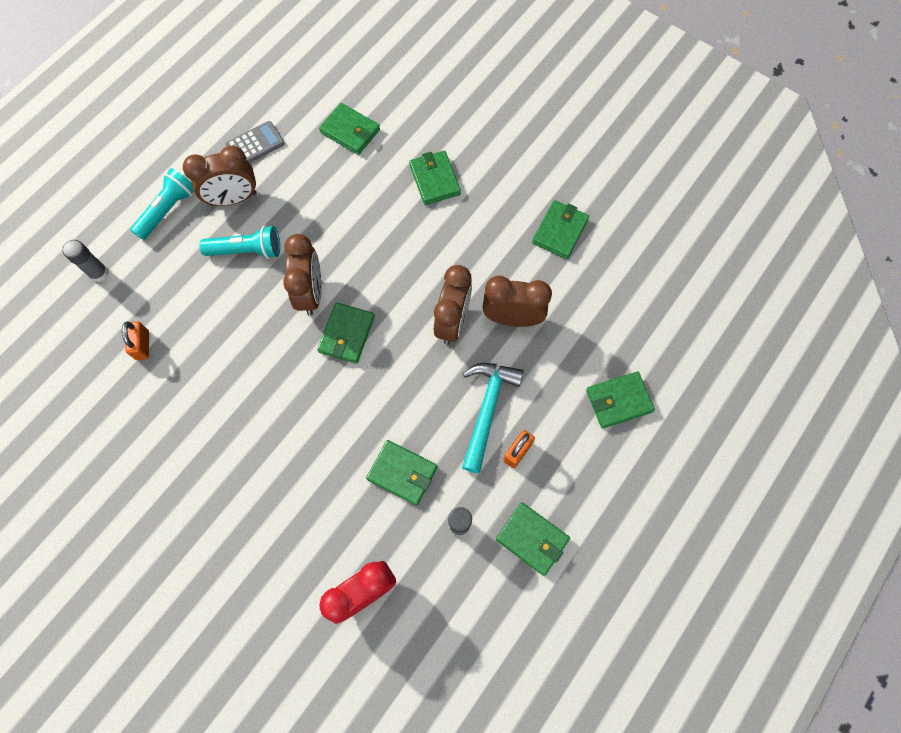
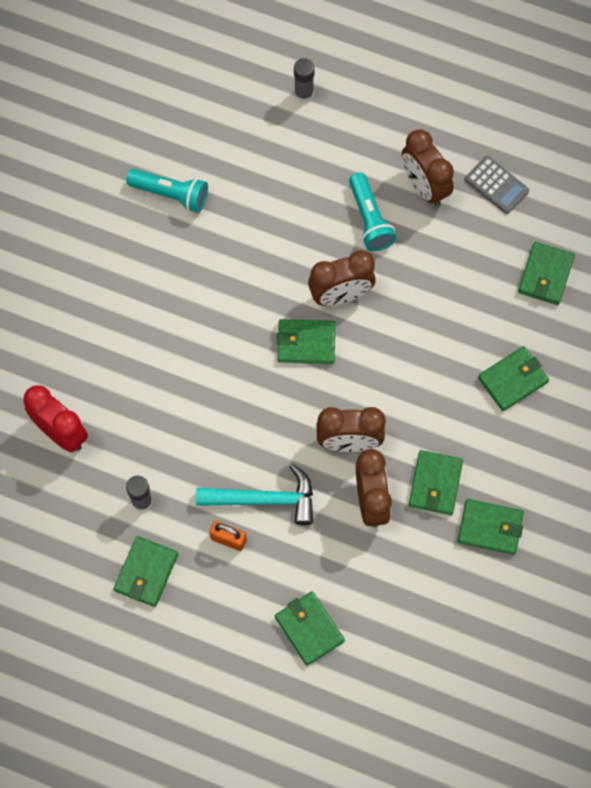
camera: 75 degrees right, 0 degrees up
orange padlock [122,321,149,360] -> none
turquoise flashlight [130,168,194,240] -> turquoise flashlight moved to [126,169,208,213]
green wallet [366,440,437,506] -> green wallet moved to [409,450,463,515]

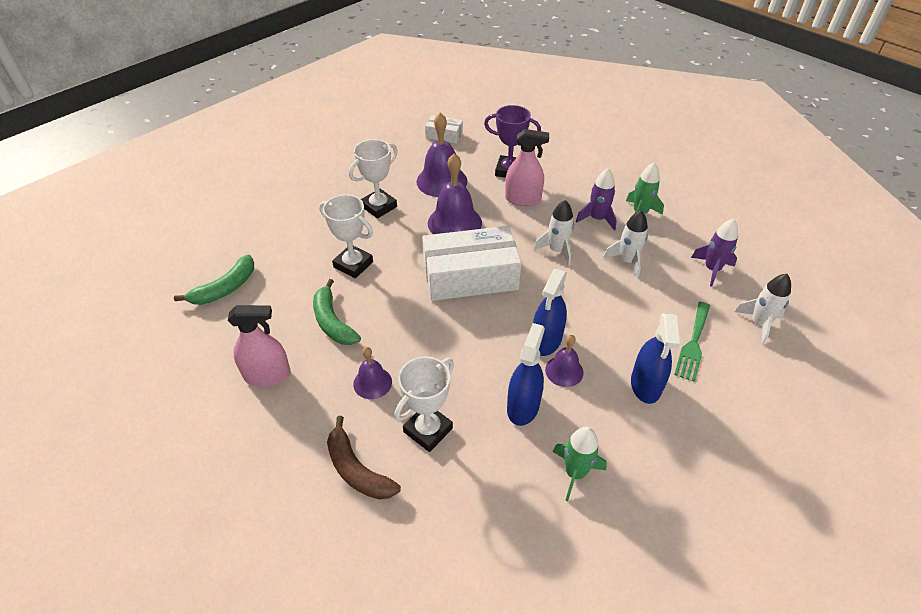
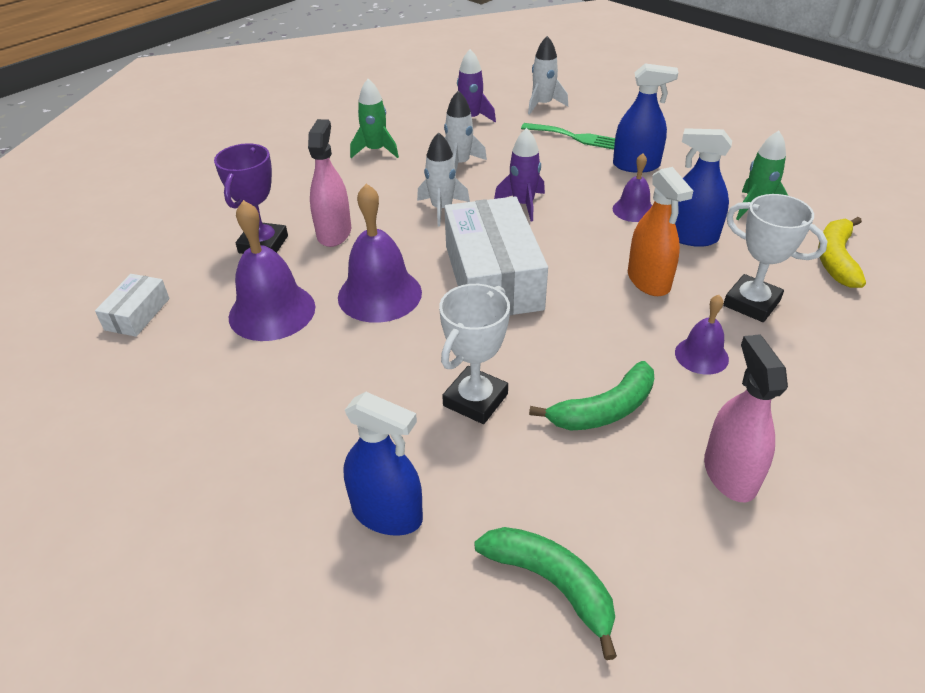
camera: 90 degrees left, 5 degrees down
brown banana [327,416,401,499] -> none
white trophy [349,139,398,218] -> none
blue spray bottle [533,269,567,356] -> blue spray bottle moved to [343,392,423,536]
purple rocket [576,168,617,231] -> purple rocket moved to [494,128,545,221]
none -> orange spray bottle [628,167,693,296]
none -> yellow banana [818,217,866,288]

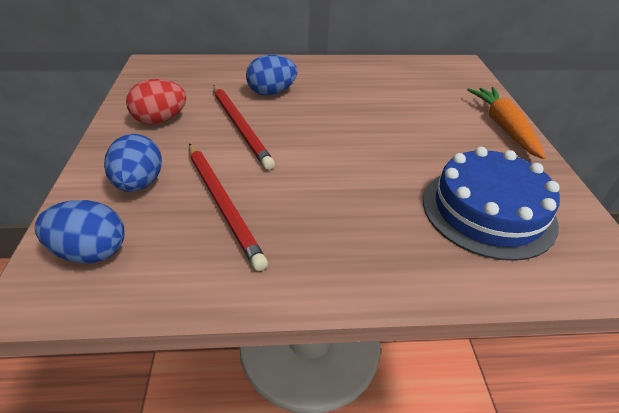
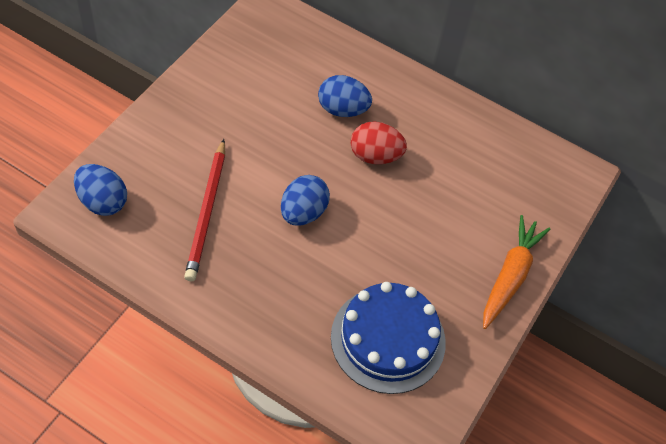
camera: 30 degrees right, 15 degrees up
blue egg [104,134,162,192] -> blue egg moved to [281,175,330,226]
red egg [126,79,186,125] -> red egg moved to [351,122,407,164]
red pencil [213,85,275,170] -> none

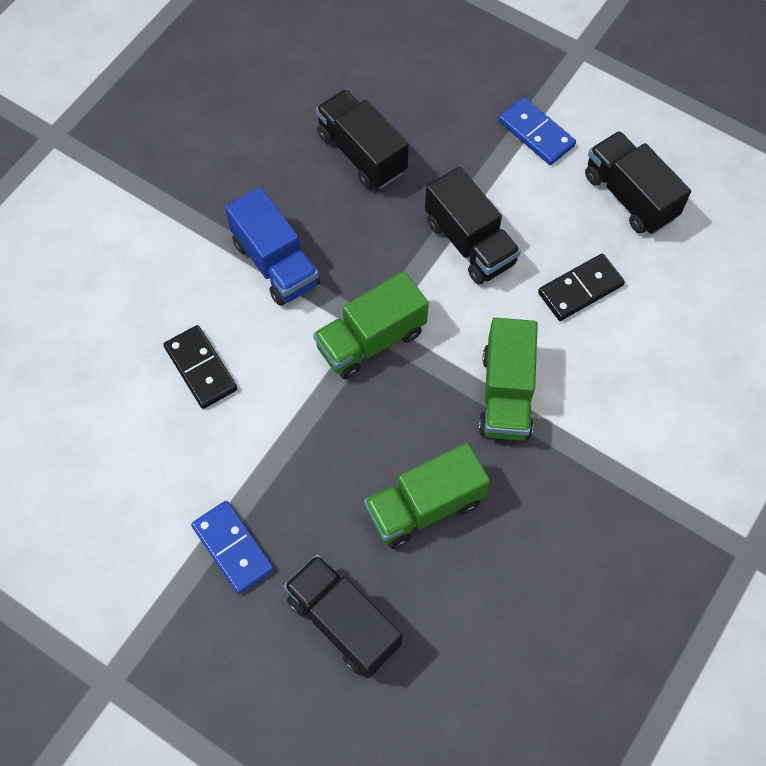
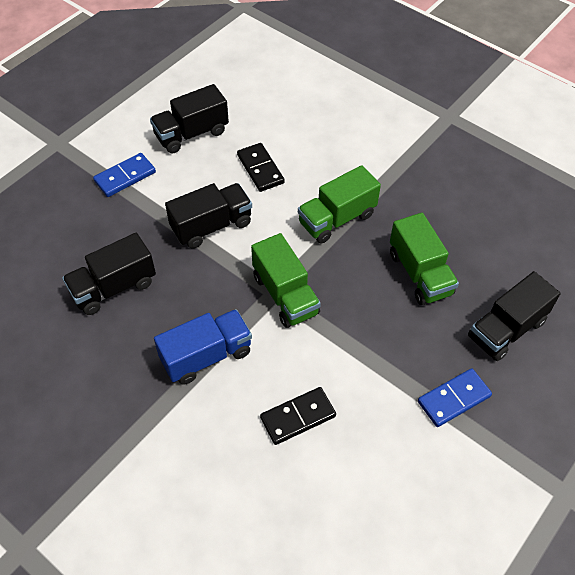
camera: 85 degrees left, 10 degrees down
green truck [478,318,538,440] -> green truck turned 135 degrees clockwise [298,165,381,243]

####

About this exercise:
Your task is to copy only the lines above starting at the one containing "orange padlock [122,321,149,360] -> none" and ending at the one containing "camera: 90 degrees left, 5 degrees down". Copy them exactly, both ends included, and omit the pictures.

Reply to the task:
orange padlock [122,321,149,360] -> none
turquoise flashlight [130,168,194,240] -> turquoise flashlight moved to [126,169,208,213]
green wallet [366,440,437,506] -> green wallet moved to [409,450,463,515]

camera: 90 degrees left, 5 degrees down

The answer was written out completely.